[Supplied material — start]

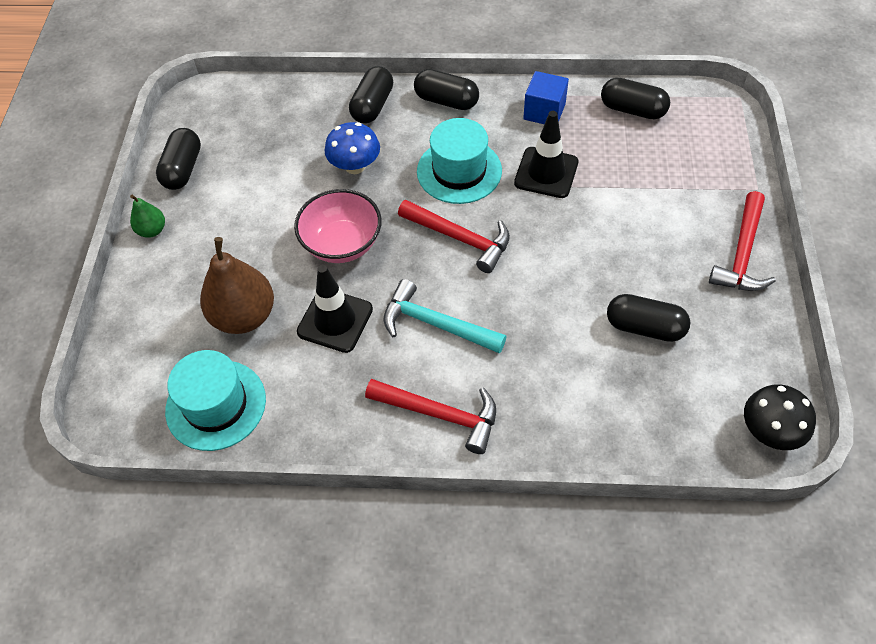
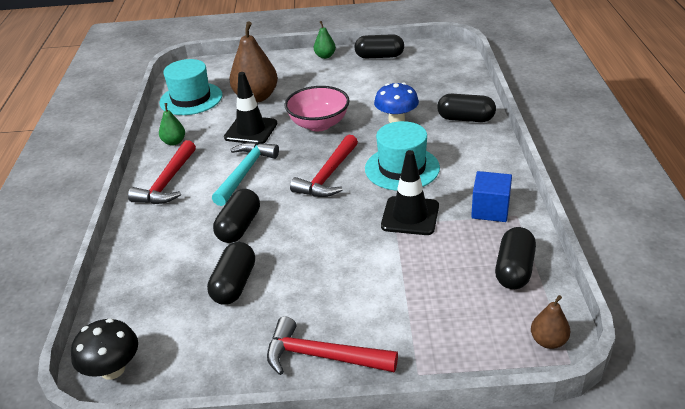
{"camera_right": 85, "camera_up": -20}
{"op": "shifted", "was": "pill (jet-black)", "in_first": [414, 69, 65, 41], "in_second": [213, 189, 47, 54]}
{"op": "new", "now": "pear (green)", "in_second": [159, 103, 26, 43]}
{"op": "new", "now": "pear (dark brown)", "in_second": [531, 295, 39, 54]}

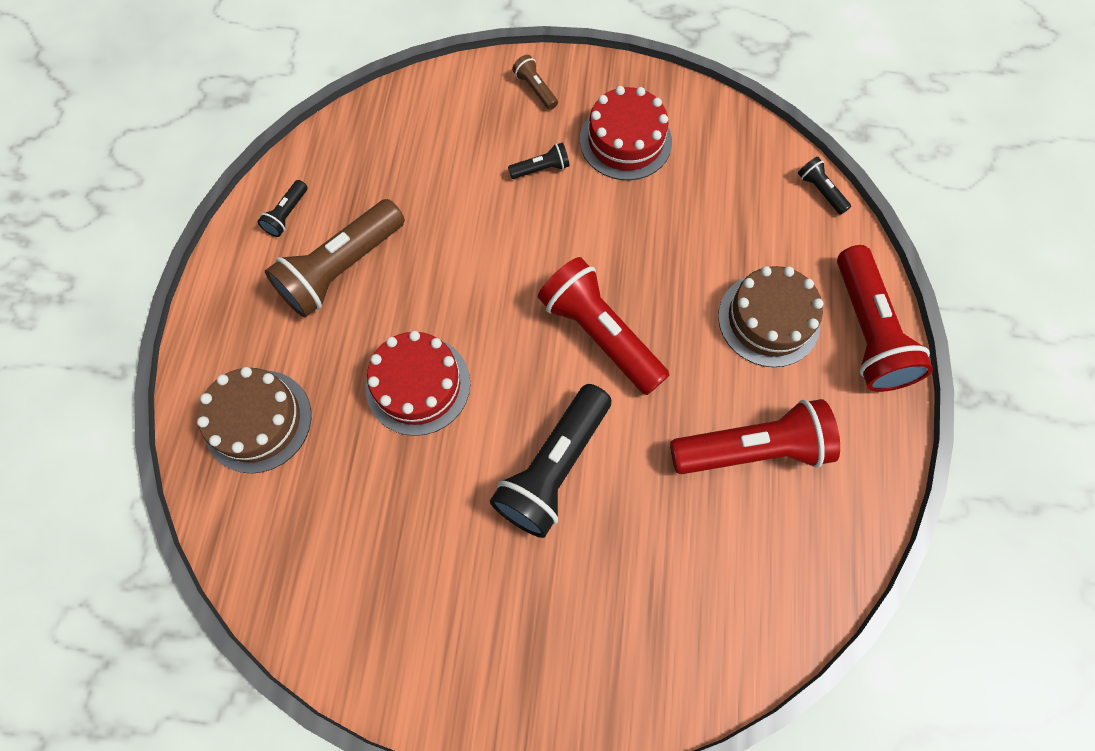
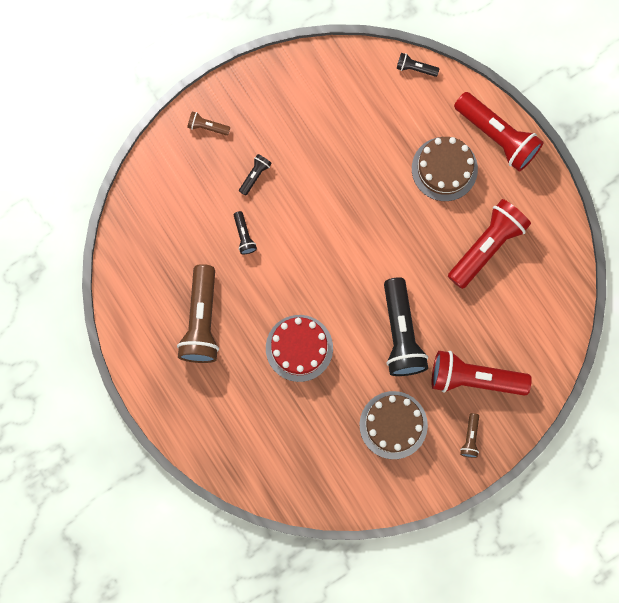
{"camera_right": -40, "camera_up": 10}
{"op": "shifted", "was": "cake (dark brown)", "in_first": [197, 367, 114, 106], "in_second": [360, 391, 68, 68]}
{"op": "shifted", "was": "flashlight (jet-black)", "in_first": [258, 180, 50, 57], "in_second": [234, 211, 23, 44]}
{"op": "shifted", "was": "flashlight (crimson)", "in_first": [538, 257, 131, 138], "in_second": [432, 351, 100, 45]}
{"op": "gone", "was": "cake (crimson)", "in_first": [580, 86, 92, 94]}
{"op": "new", "now": "flashlight (dark brown)", "in_second": [460, 413, 19, 45]}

[Supplied material — finish]

(What is expected): Each entry should be copied exactly as written, though any pictures stay out.

(Expected output):
{"camera_right": 85, "camera_up": -20}
{"op": "shifted", "was": "pill (jet-black)", "in_first": [414, 69, 65, 41], "in_second": [213, 189, 47, 54]}
{"op": "new", "now": "pear (green)", "in_second": [159, 103, 26, 43]}
{"op": "new", "now": "pear (dark brown)", "in_second": [531, 295, 39, 54]}

{"camera_right": -40, "camera_up": 10}
{"op": "shifted", "was": "cake (dark brown)", "in_first": [197, 367, 114, 106], "in_second": [360, 391, 68, 68]}
{"op": "shifted", "was": "flashlight (jet-black)", "in_first": [258, 180, 50, 57], "in_second": [234, 211, 23, 44]}
{"op": "shifted", "was": "flashlight (crimson)", "in_first": [538, 257, 131, 138], "in_second": [432, 351, 100, 45]}
{"op": "gone", "was": "cake (crimson)", "in_first": [580, 86, 92, 94]}
{"op": "new", "now": "flashlight (dark brown)", "in_second": [460, 413, 19, 45]}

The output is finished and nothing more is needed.